**The problem**
Among the entries, find each line that includes the string "moved" and list it.

**Records for the exercise**
****

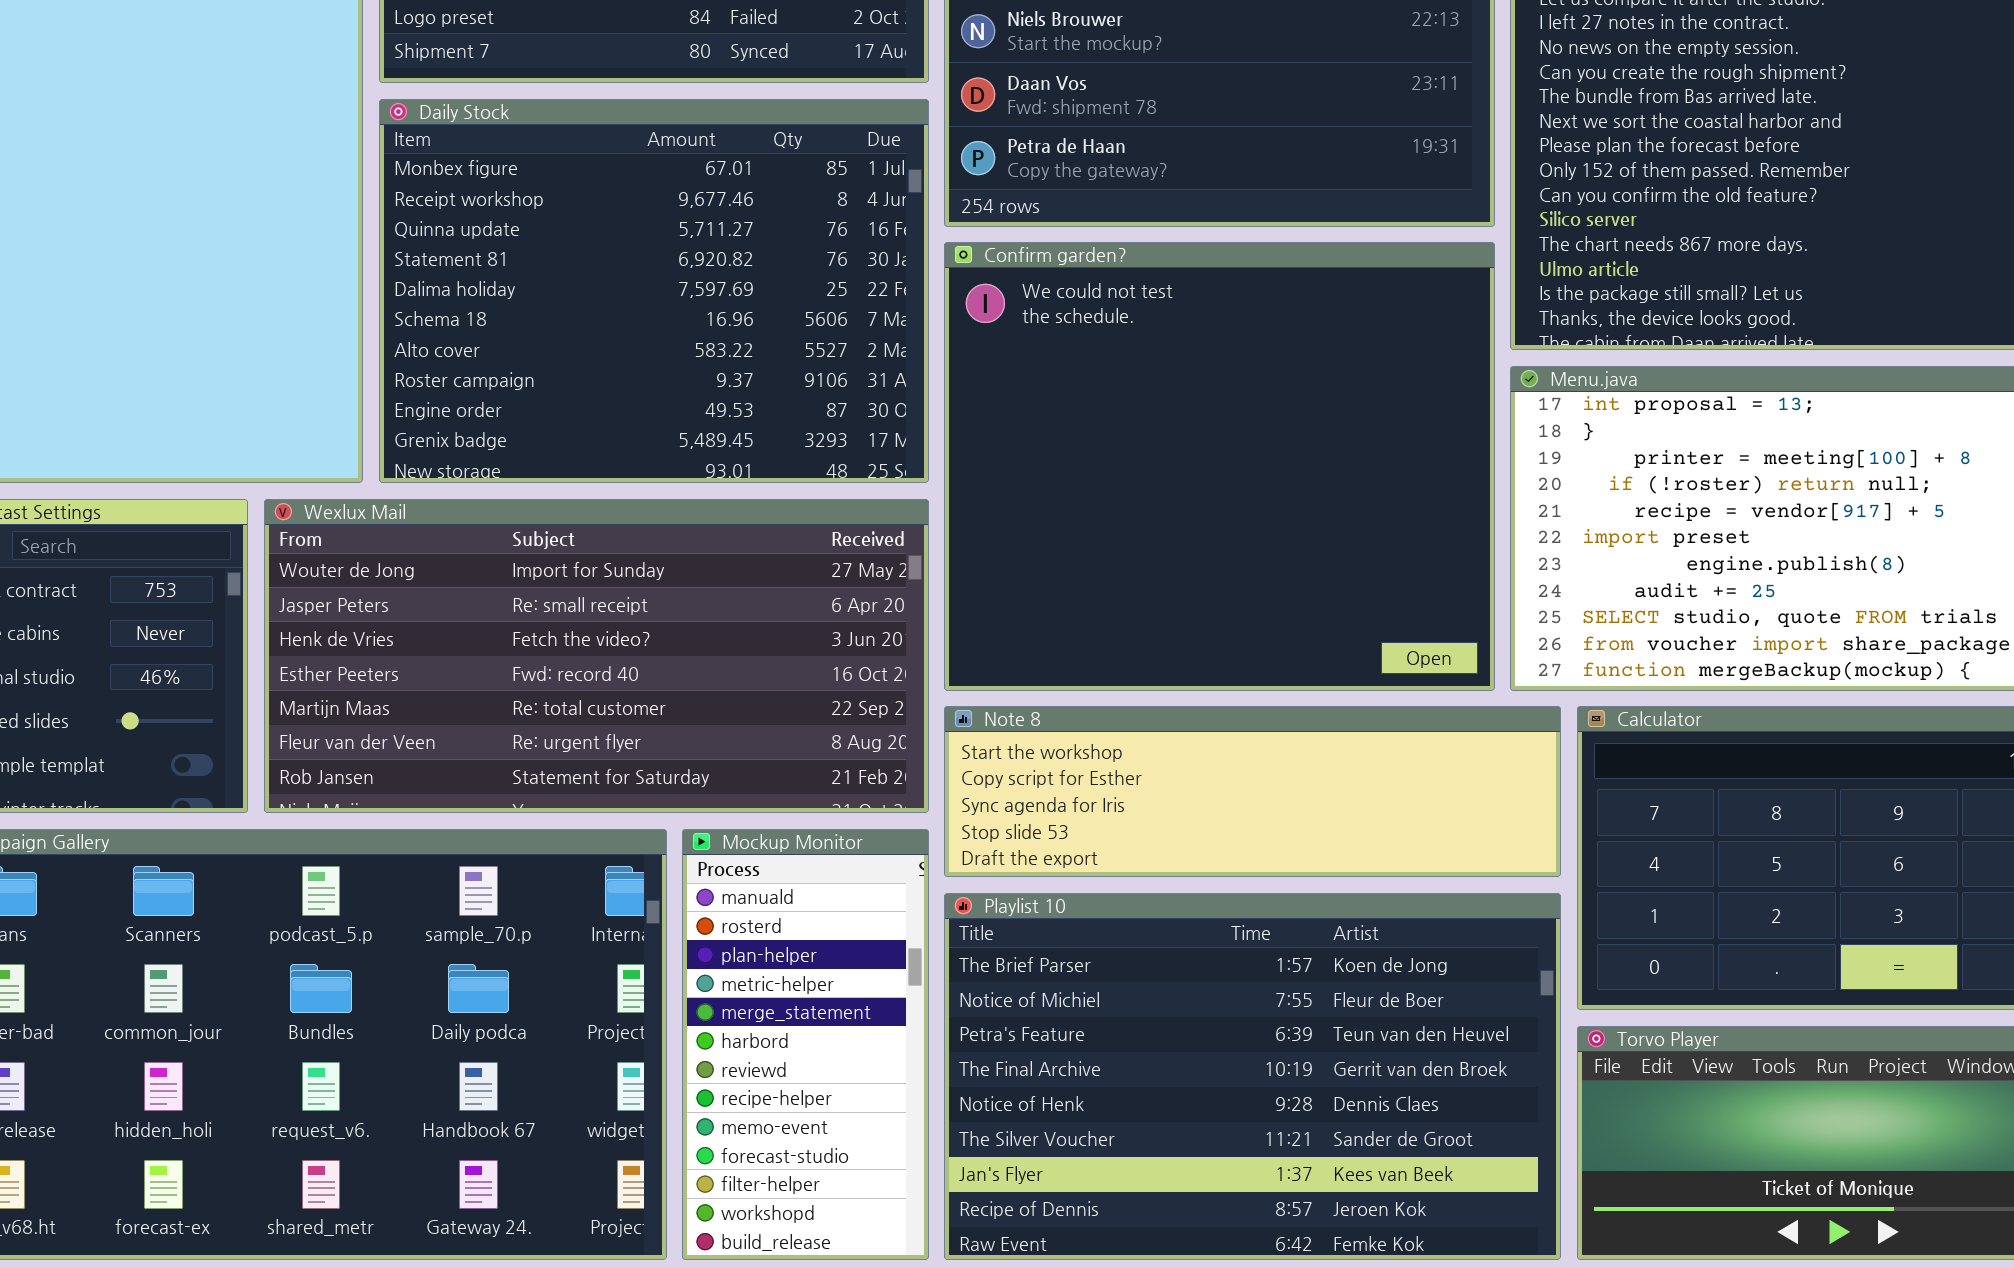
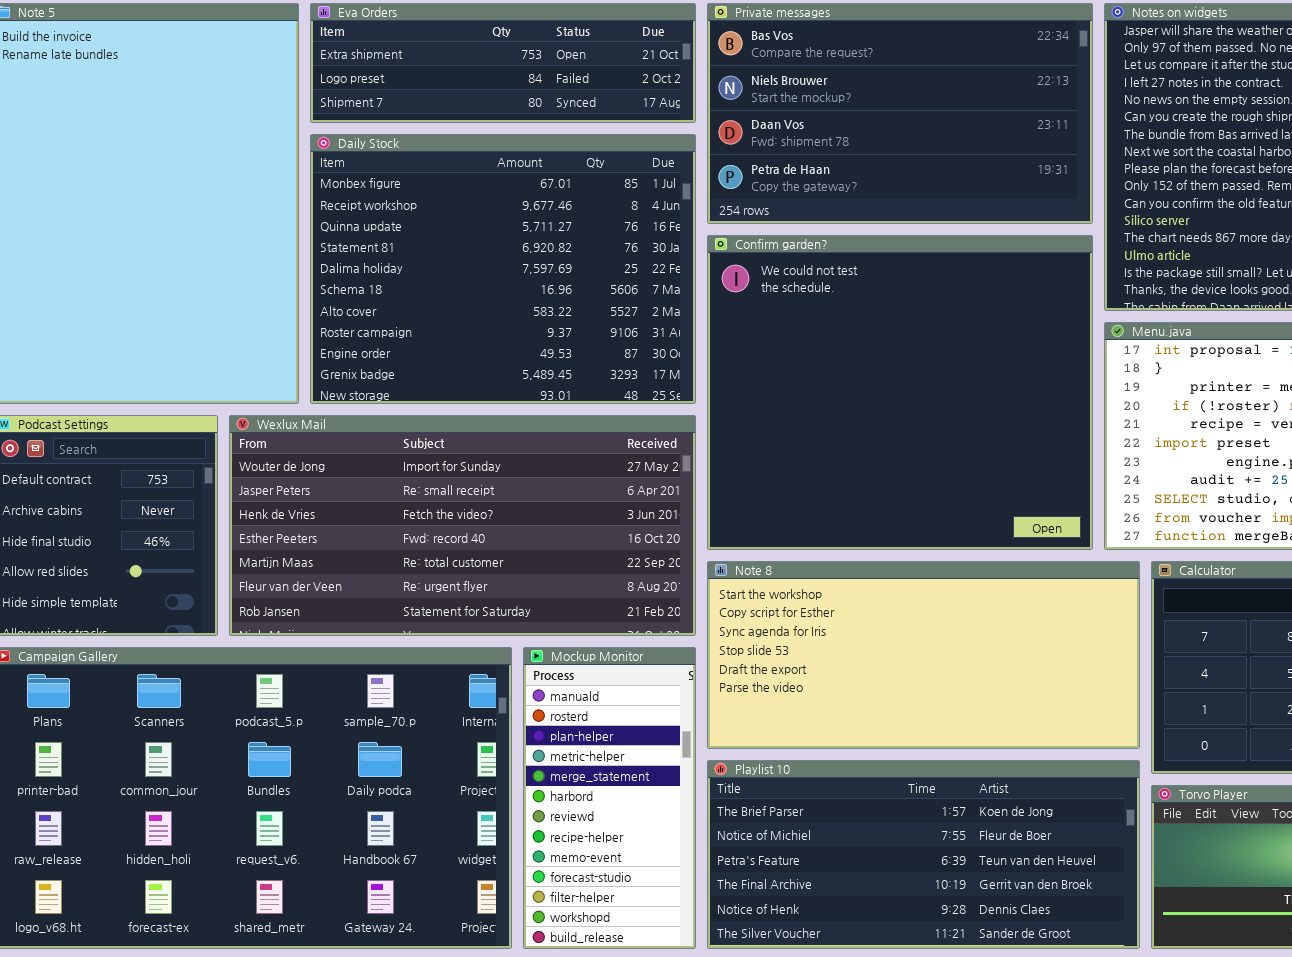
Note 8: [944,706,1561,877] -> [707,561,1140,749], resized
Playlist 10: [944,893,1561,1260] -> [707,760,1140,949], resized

****

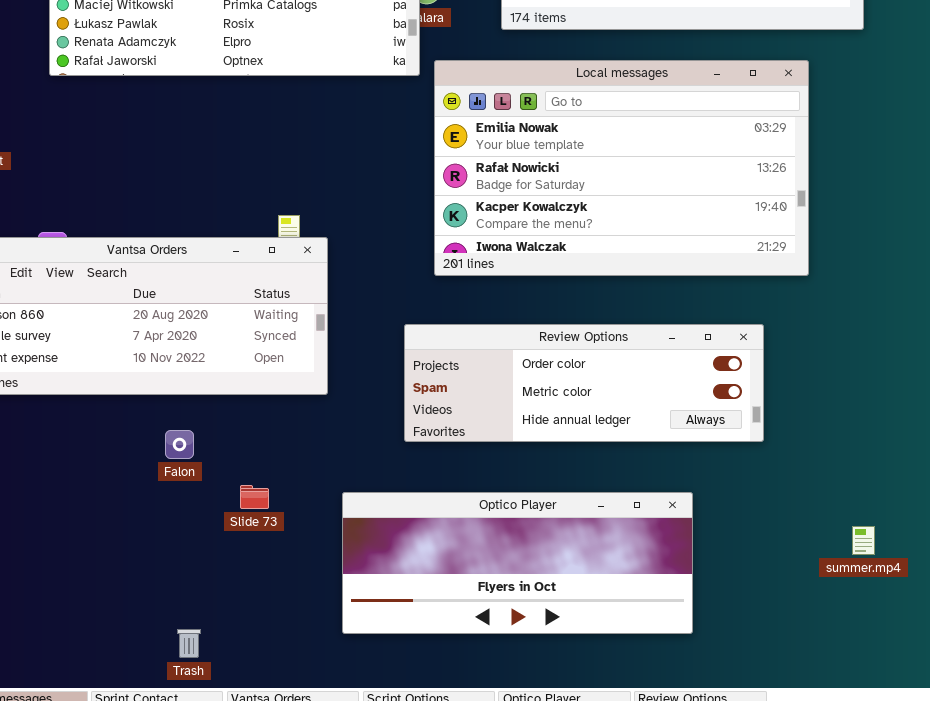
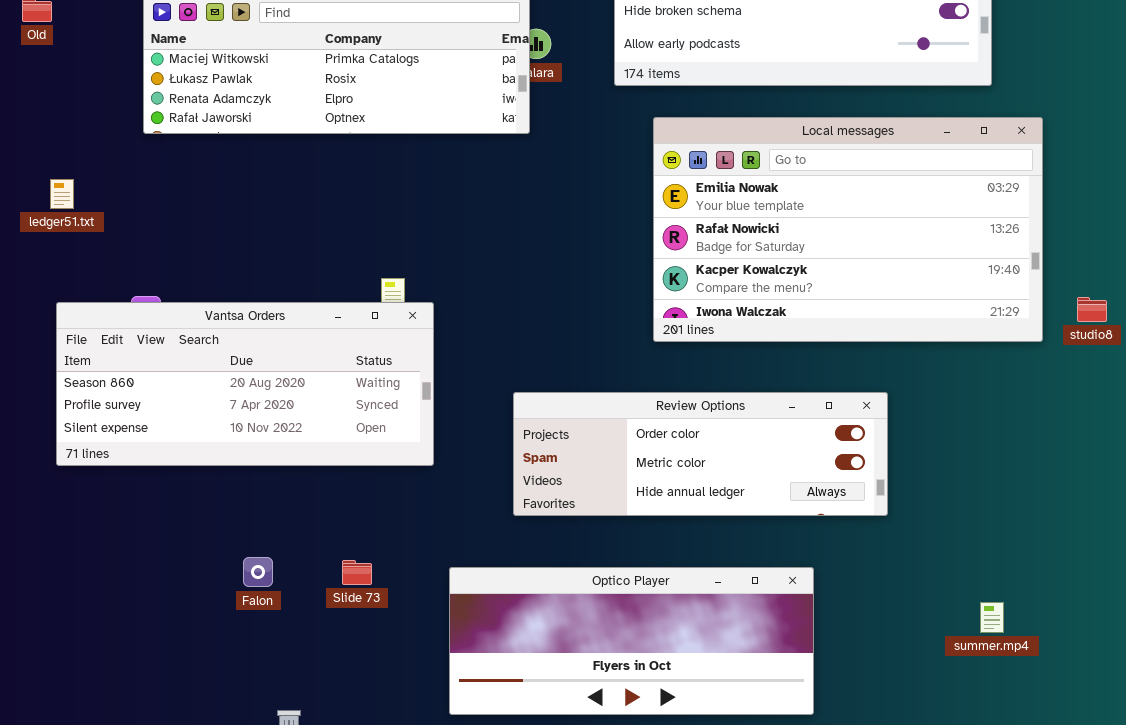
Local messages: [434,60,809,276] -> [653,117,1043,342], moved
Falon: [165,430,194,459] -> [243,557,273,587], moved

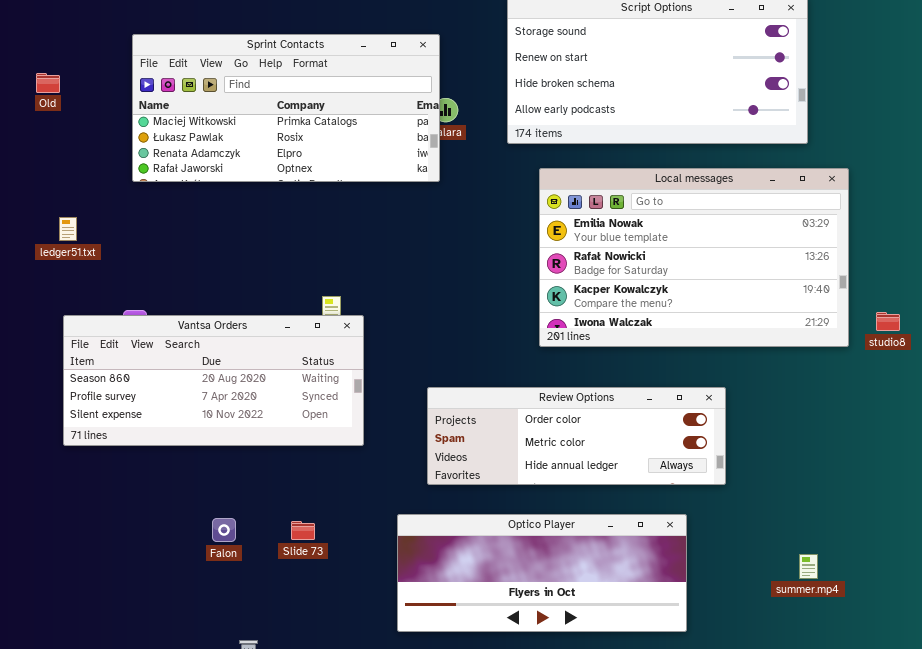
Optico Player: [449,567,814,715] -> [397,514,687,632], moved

****

**Exercise answer**
Local messages: [434,60,809,276] -> [653,117,1043,342], moved
Falon: [165,430,194,459] -> [243,557,273,587], moved
Optico Player: [449,567,814,715] -> [397,514,687,632], moved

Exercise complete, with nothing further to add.